## Material to process
----
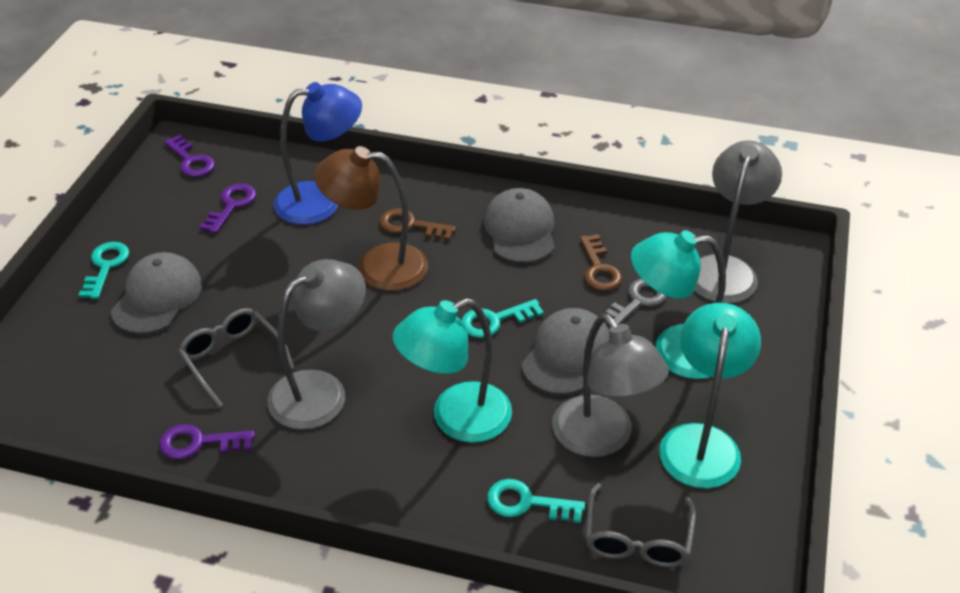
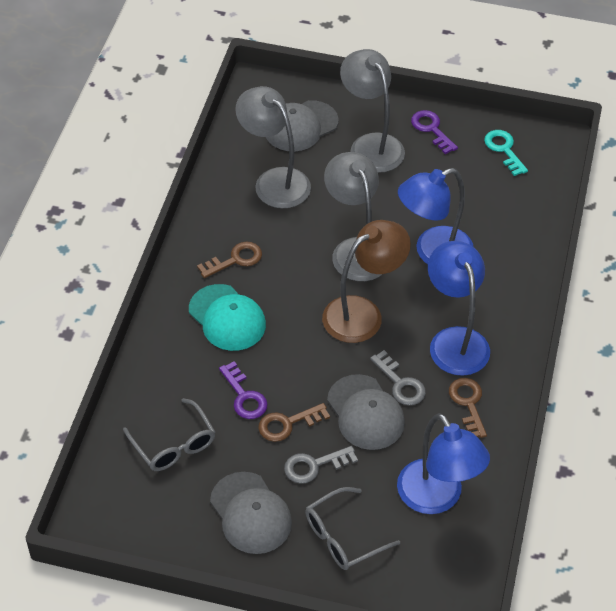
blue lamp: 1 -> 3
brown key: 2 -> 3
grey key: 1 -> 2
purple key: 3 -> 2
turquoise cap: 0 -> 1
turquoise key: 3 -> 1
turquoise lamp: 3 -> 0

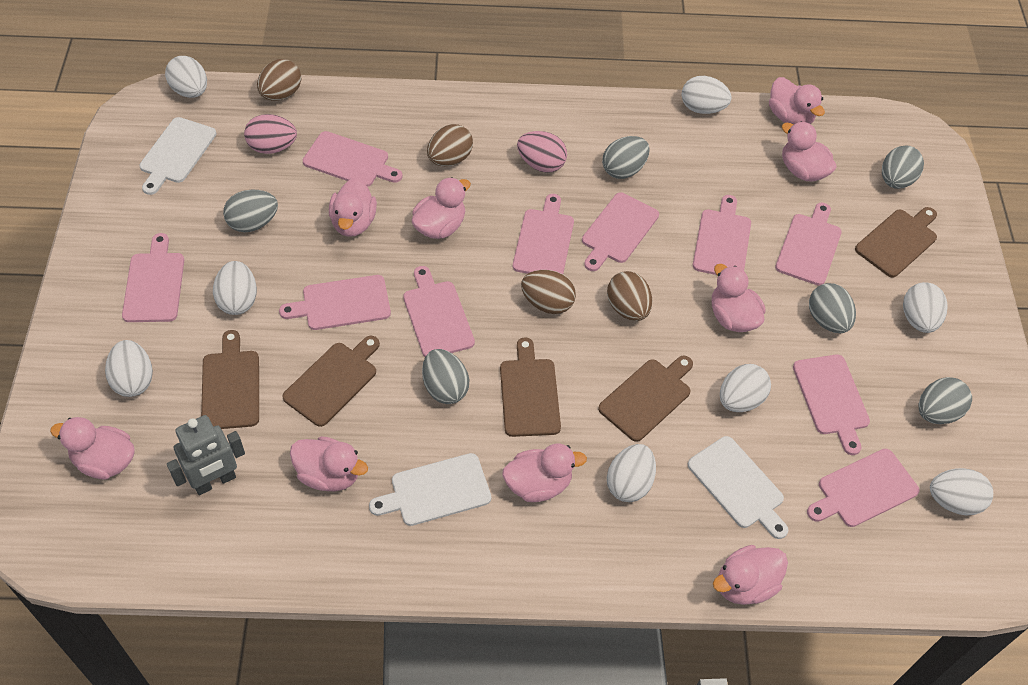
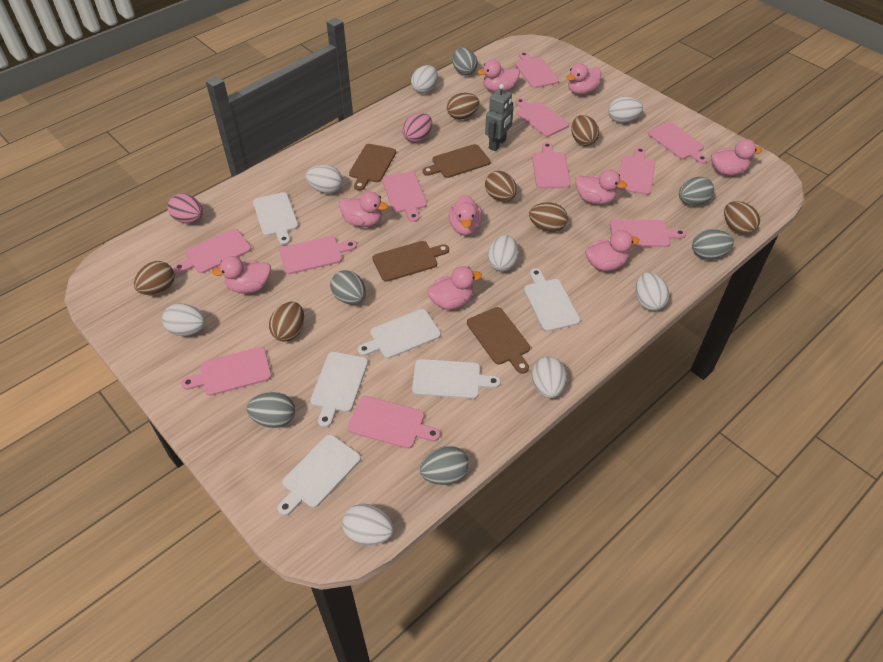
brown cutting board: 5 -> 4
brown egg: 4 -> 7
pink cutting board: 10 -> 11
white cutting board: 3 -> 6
----
## Exercise requirements
Verbatim copy without images: write the records above out in full.

## Answer space
blue lamp: 1 -> 3
brown key: 2 -> 3
grey key: 1 -> 2
purple key: 3 -> 2
turquoise cap: 0 -> 1
turquoise key: 3 -> 1
turquoise lamp: 3 -> 0

brown cutting board: 5 -> 4
brown egg: 4 -> 7
pink cutting board: 10 -> 11
white cutting board: 3 -> 6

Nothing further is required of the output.